*Data*
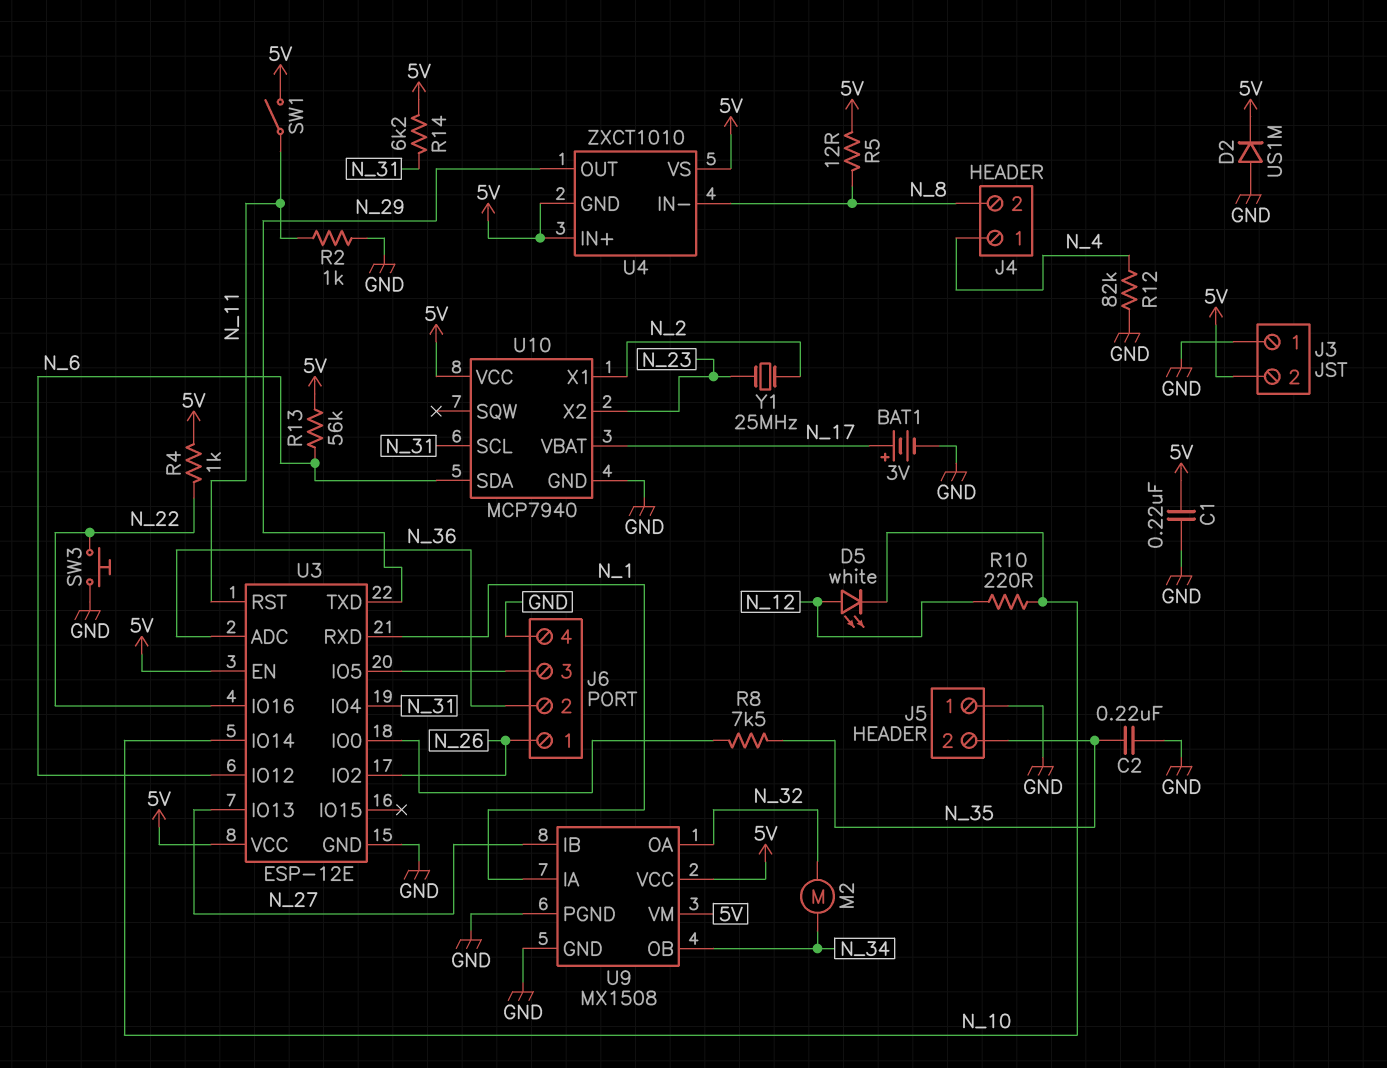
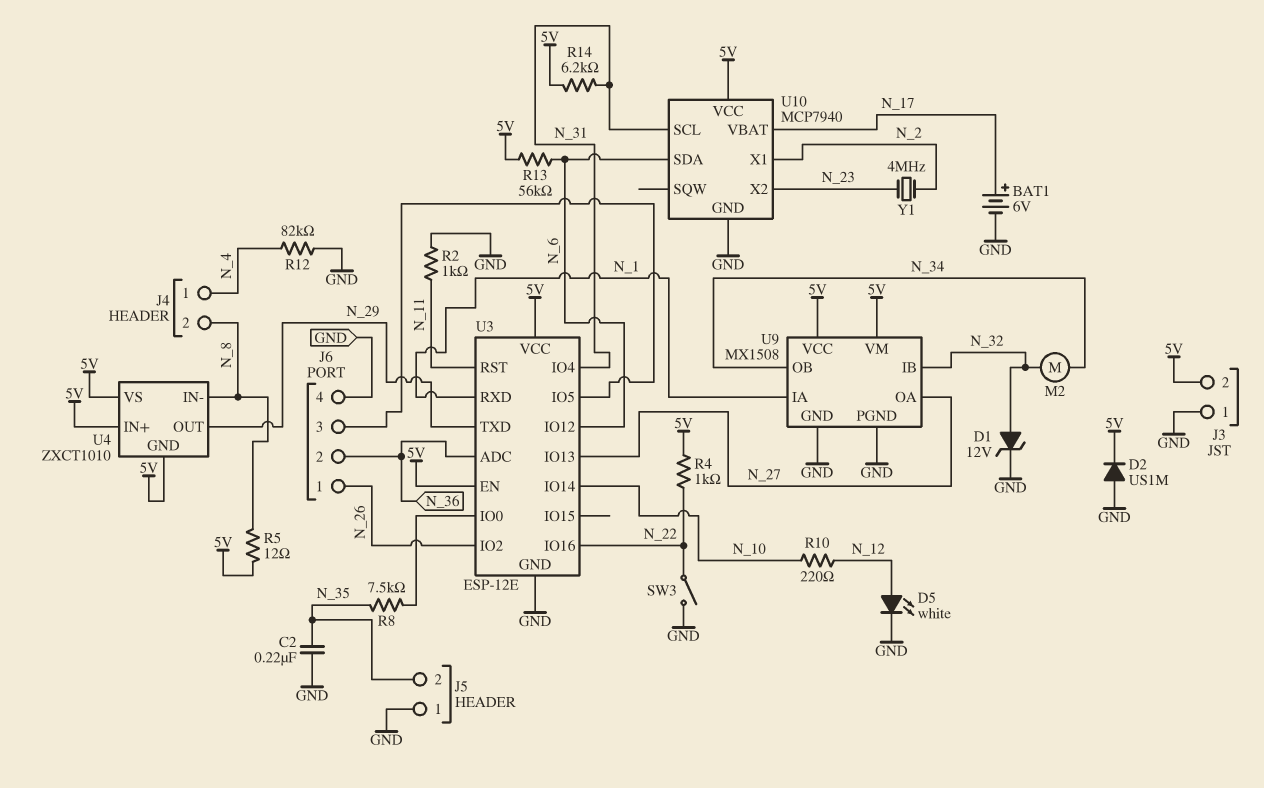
BAT1: 3V (plus N_17, minus GND) -> 6V (plus N_17, minus GND)
C1: 220nF (5V, GND) -> none
D1: none -> zener 12V (A N_32, K GND)
D5: LED white (A N_12, K N_10) -> LED white (A N_12, K GND)
SW1: switch (5V, N_11) -> none
SW3: button (GND, N_22) -> switch (GND, N_22)
U9 pin IB: N_27 -> N_32
U9 pin OA: N_32 -> N_27
Y1: 25MHz (N_2, N_23) -> 4MHz (N_2, N_23)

*How to complete this task*
Could you reproduce every record above exactly, leaving out the pictures?

*Written response*
BAT1: 3V (plus N_17, minus GND) -> 6V (plus N_17, minus GND)
C1: 220nF (5V, GND) -> none
D1: none -> zener 12V (A N_32, K GND)
D5: LED white (A N_12, K N_10) -> LED white (A N_12, K GND)
SW1: switch (5V, N_11) -> none
SW3: button (GND, N_22) -> switch (GND, N_22)
U9 pin IB: N_27 -> N_32
U9 pin OA: N_32 -> N_27
Y1: 25MHz (N_2, N_23) -> 4MHz (N_2, N_23)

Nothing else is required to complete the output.